• _Requirement_: Could you retype all of the entries exactly, without their pictures?

Version comparison data

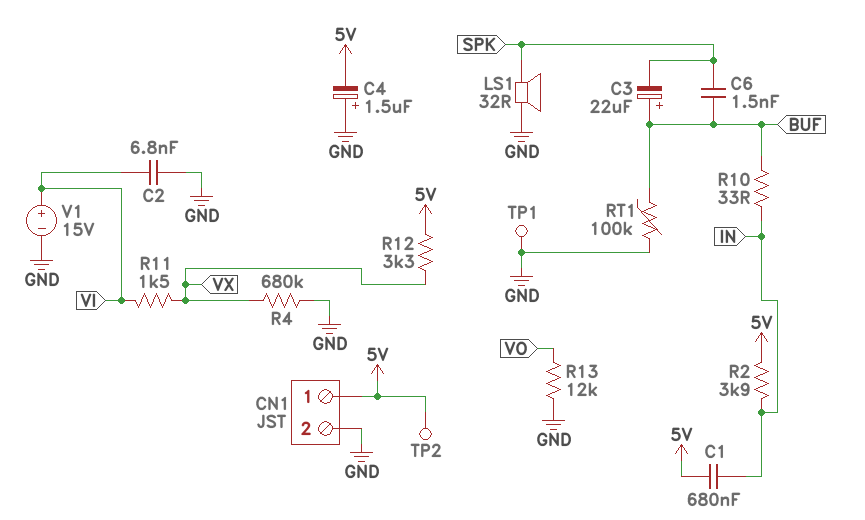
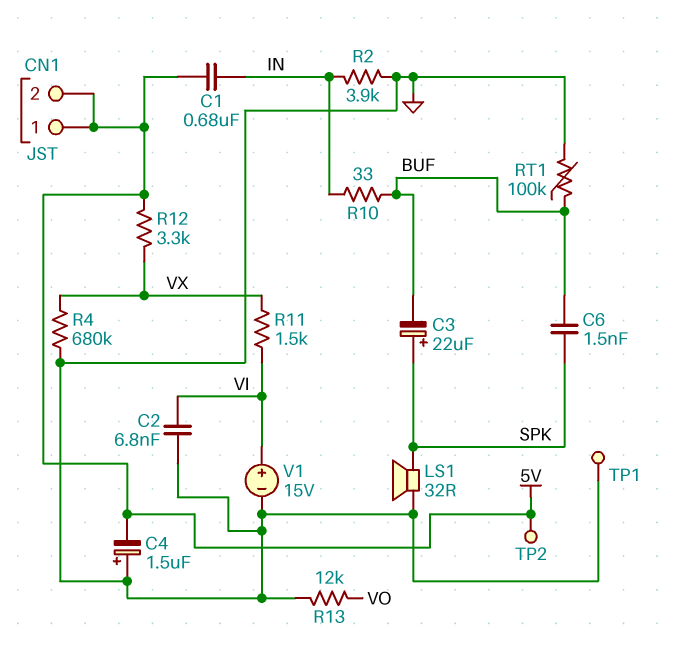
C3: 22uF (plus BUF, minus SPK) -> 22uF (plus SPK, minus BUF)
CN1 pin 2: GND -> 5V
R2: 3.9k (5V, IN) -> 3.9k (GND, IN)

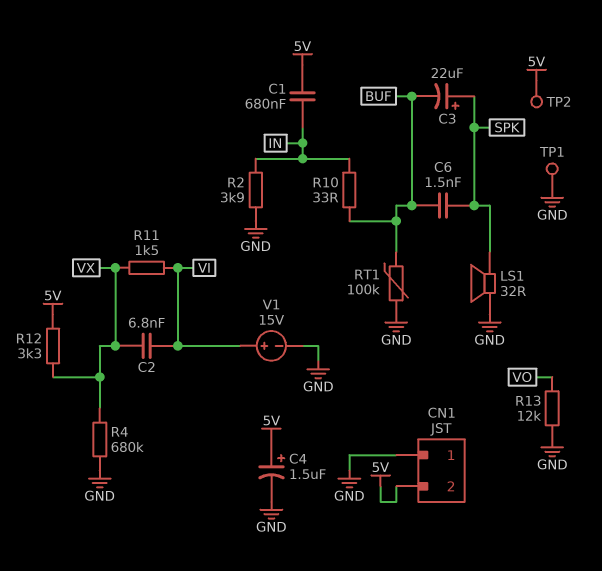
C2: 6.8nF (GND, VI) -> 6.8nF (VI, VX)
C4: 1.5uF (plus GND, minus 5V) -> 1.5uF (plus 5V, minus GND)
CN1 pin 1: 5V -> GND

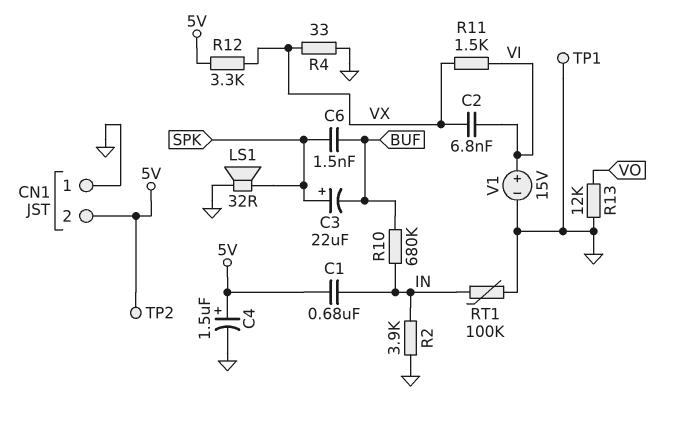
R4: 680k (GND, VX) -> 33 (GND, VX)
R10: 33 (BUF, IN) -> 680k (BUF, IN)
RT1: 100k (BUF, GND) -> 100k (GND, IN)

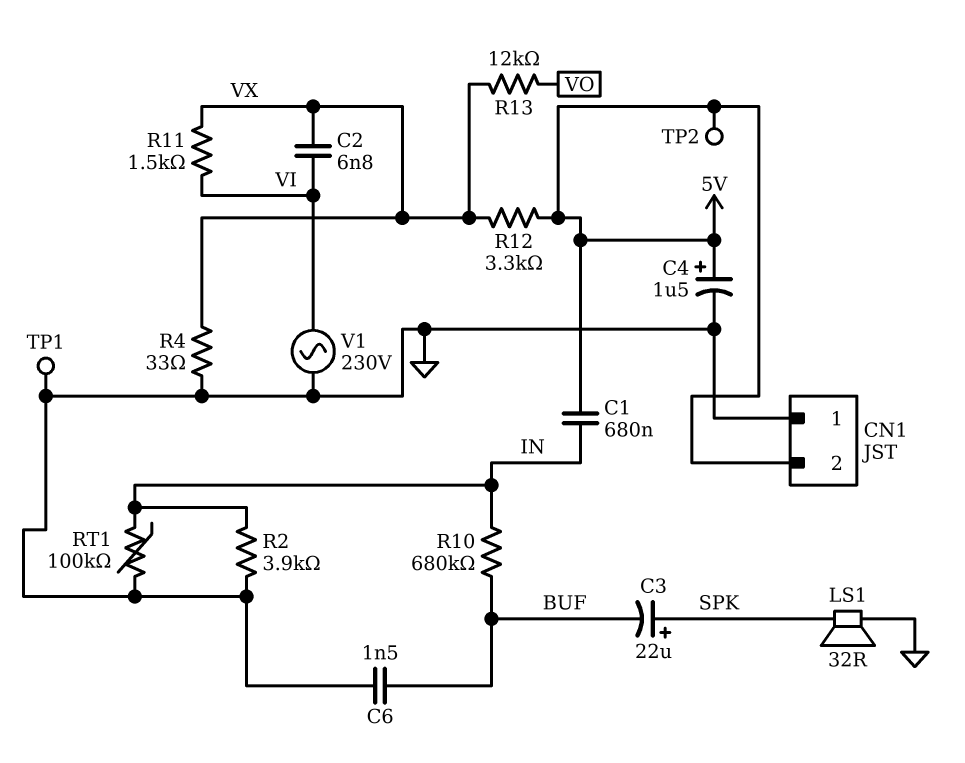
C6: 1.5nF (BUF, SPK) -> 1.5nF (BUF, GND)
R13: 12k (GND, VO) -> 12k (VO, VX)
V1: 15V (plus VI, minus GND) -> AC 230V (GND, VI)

• _Finished exercise_:
C3: 22uF (plus BUF, minus SPK) -> 22uF (plus SPK, minus BUF)
CN1 pin 2: GND -> 5V
R2: 3.9k (5V, IN) -> 3.9k (GND, IN)

C2: 6.8nF (GND, VI) -> 6.8nF (VI, VX)
C4: 1.5uF (plus GND, minus 5V) -> 1.5uF (plus 5V, minus GND)
CN1 pin 1: 5V -> GND

R4: 680k (GND, VX) -> 33 (GND, VX)
R10: 33 (BUF, IN) -> 680k (BUF, IN)
RT1: 100k (BUF, GND) -> 100k (GND, IN)

C6: 1.5nF (BUF, SPK) -> 1.5nF (BUF, GND)
R13: 12k (GND, VO) -> 12k (VO, VX)
V1: 15V (plus VI, minus GND) -> AC 230V (GND, VI)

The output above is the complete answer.